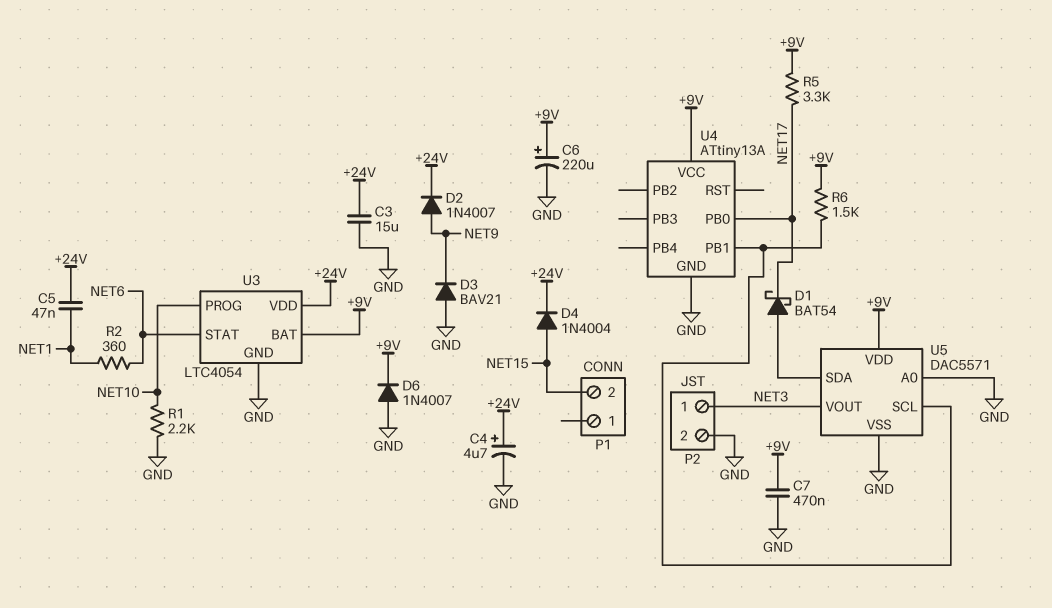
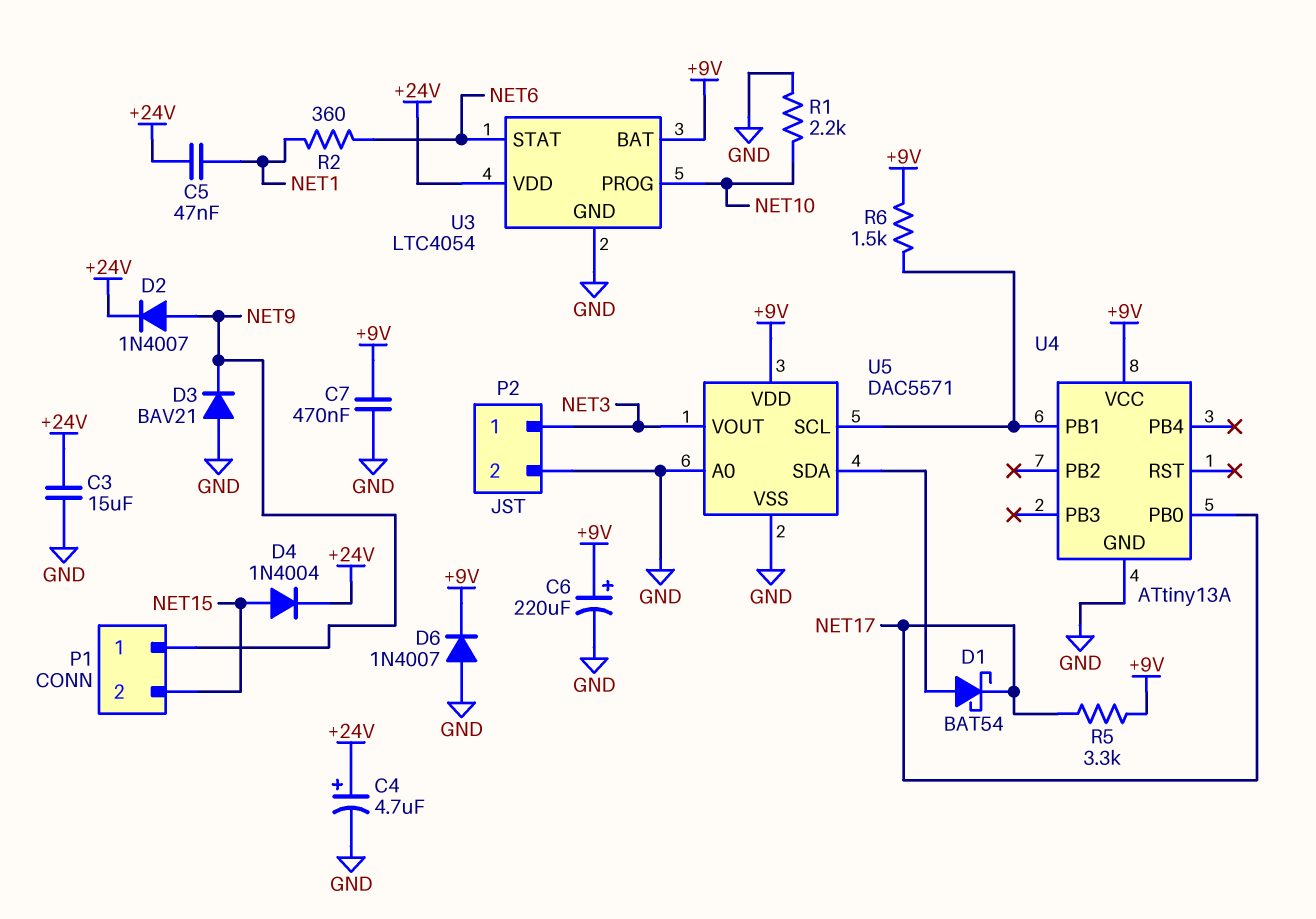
P1 pin 1: none -> NET9

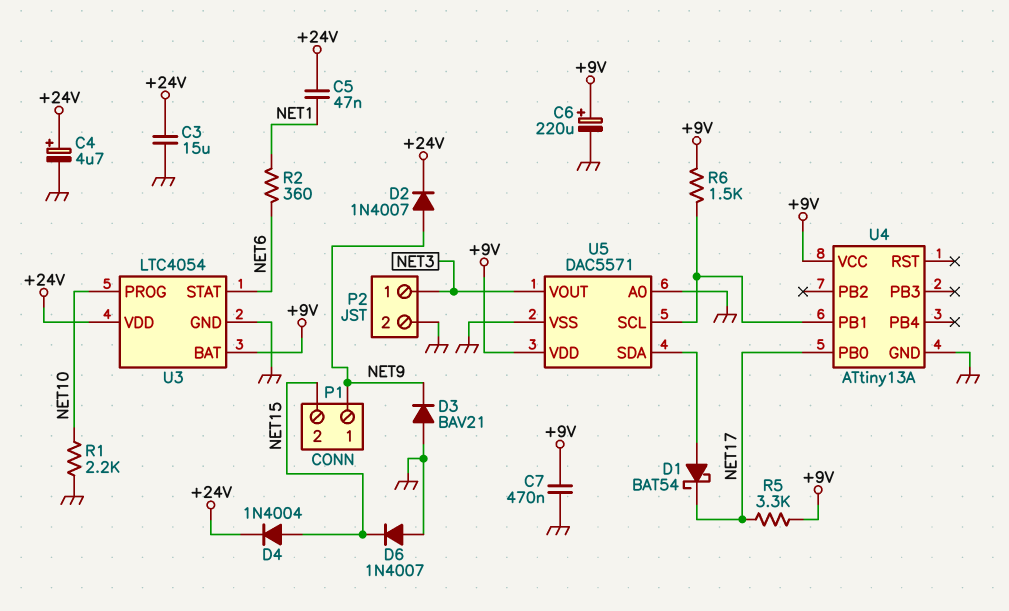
D6: diode 1N4007 (A GND, K +9V) -> diode 1N4007 (A GND, K NET15)

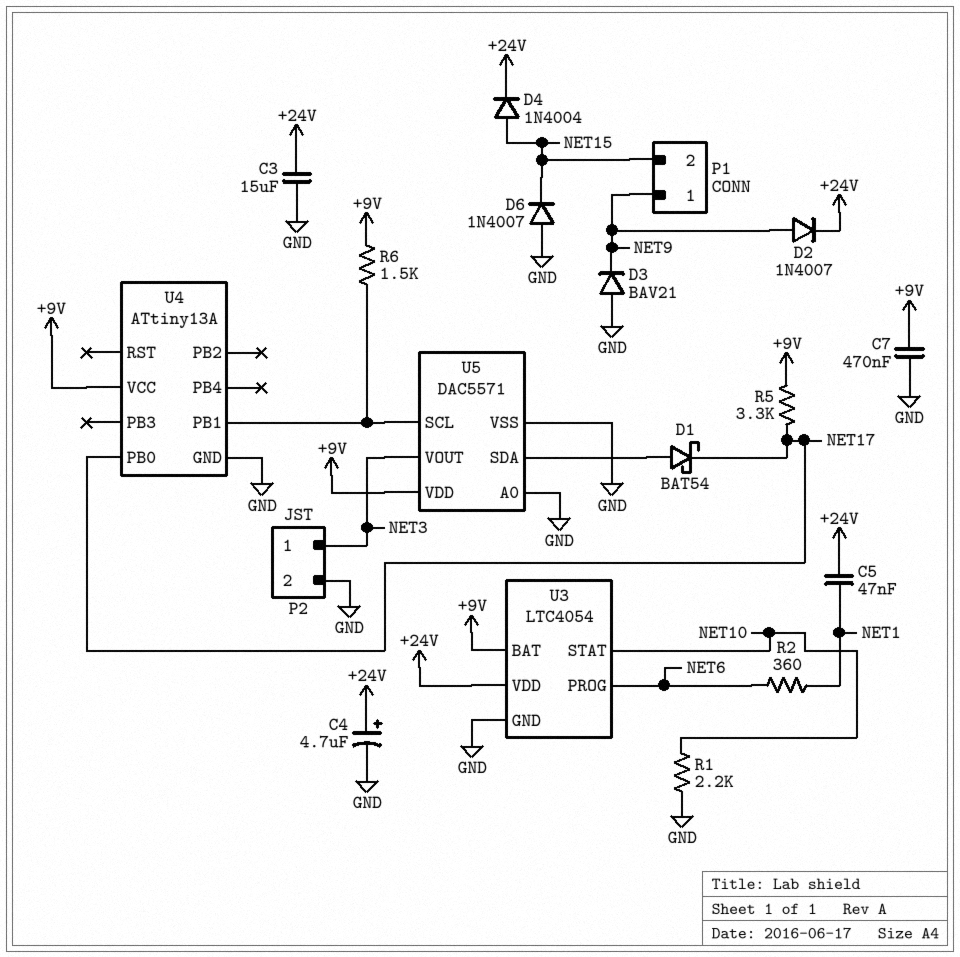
C6: 220uF (plus +9V, minus GND) -> none
U3 pin PROG: NET10 -> NET6
U3 pin STAT: NET6 -> NET10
◇ ◇ ◇ ◇ ◇ ◇ ◇
▶ [Problem requirements]: The answer must consist of every line in the records above that contains the word "none".

▶ [Worked solution]:
P1 pin 1: none -> NET9
C6: 220uF (plus +9V, minus GND) -> none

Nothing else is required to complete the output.